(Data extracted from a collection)
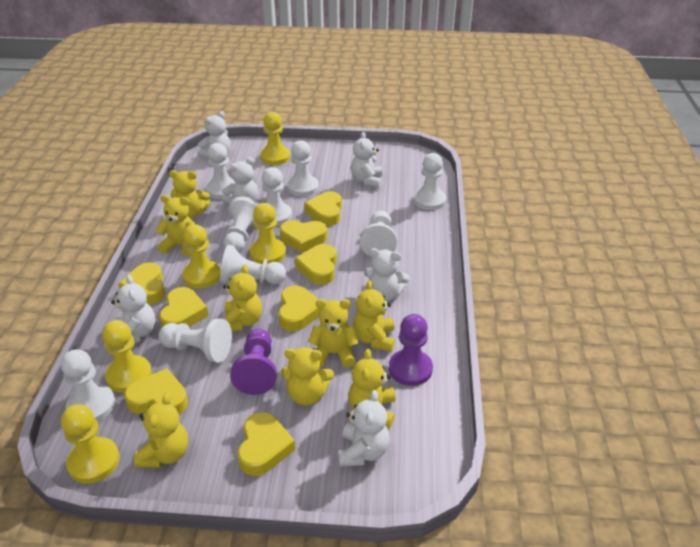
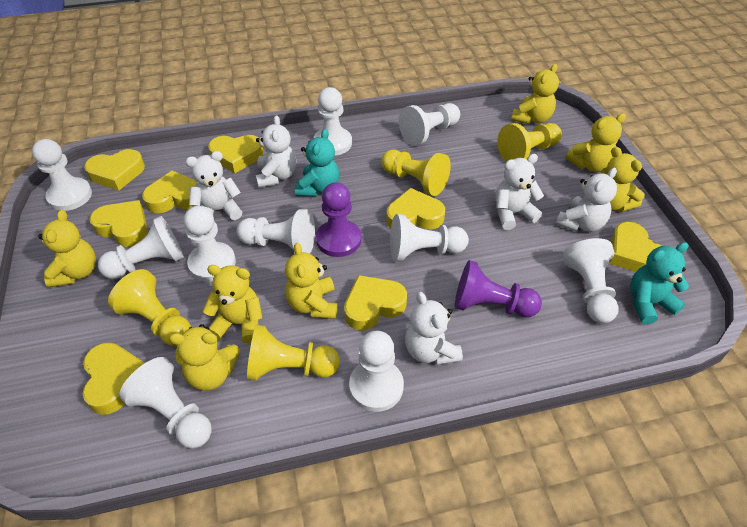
turquoise teddy bear: 0 -> 2
white pawn: 9 -> 10
white teddy bear: 6 -> 5
yellow pawn: 5 -> 4
yellow teddy bear: 8 -> 7

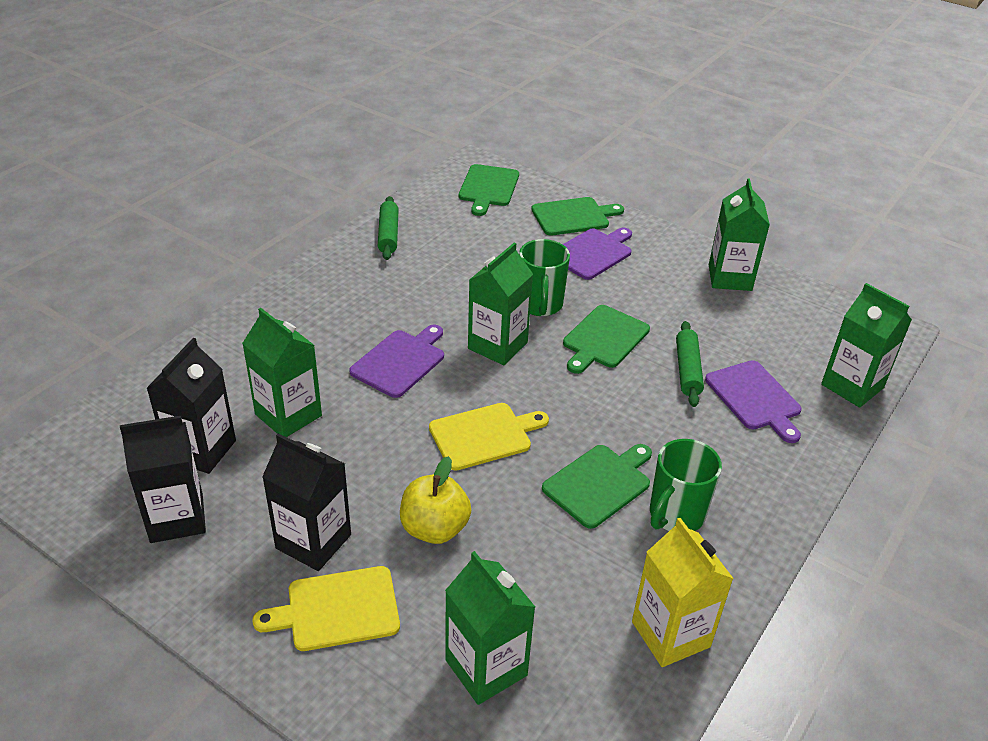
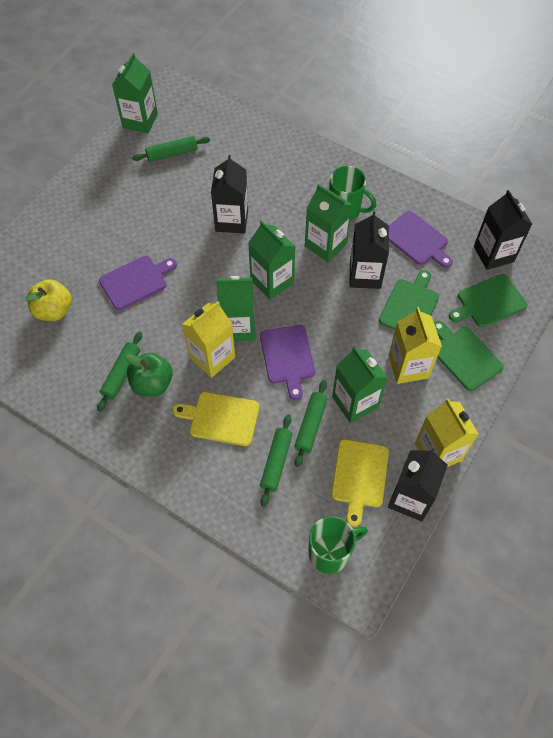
black carton: 3 -> 4
green apple: 0 -> 1
green cutting board: 4 -> 3
green rolling pin: 2 -> 4
yellow carton: 1 -> 3

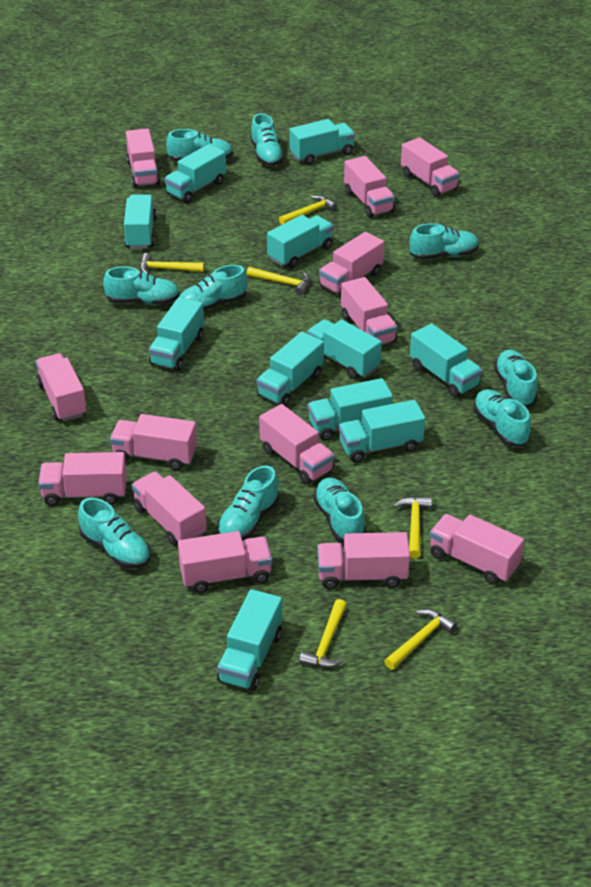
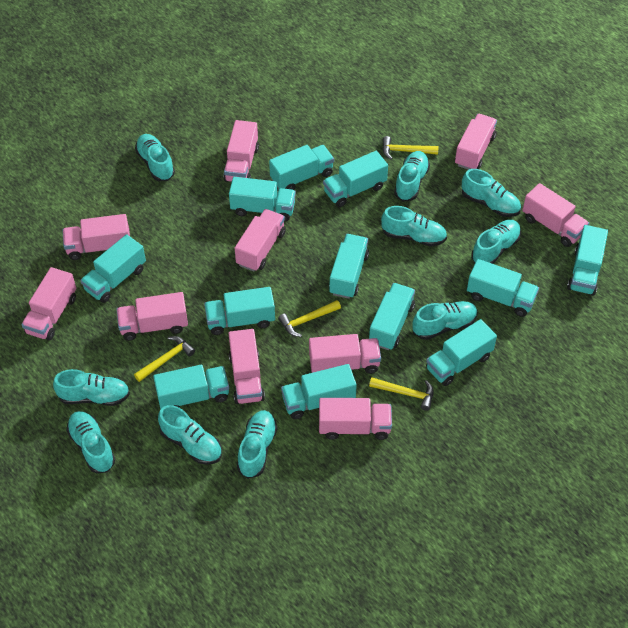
pink truck: 13 -> 10
turquoise truck: 11 -> 12
yellow hammer: 6 -> 4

* **Problem to solve**
From the first line to the last, give the data again exactly, but without pictures.

* **Output for this exercise**
turquoise teddy bear: 0 -> 2
white pawn: 9 -> 10
white teddy bear: 6 -> 5
yellow pawn: 5 -> 4
yellow teddy bear: 8 -> 7

black carton: 3 -> 4
green apple: 0 -> 1
green cutting board: 4 -> 3
green rolling pin: 2 -> 4
yellow carton: 1 -> 3

pink truck: 13 -> 10
turquoise truck: 11 -> 12
yellow hammer: 6 -> 4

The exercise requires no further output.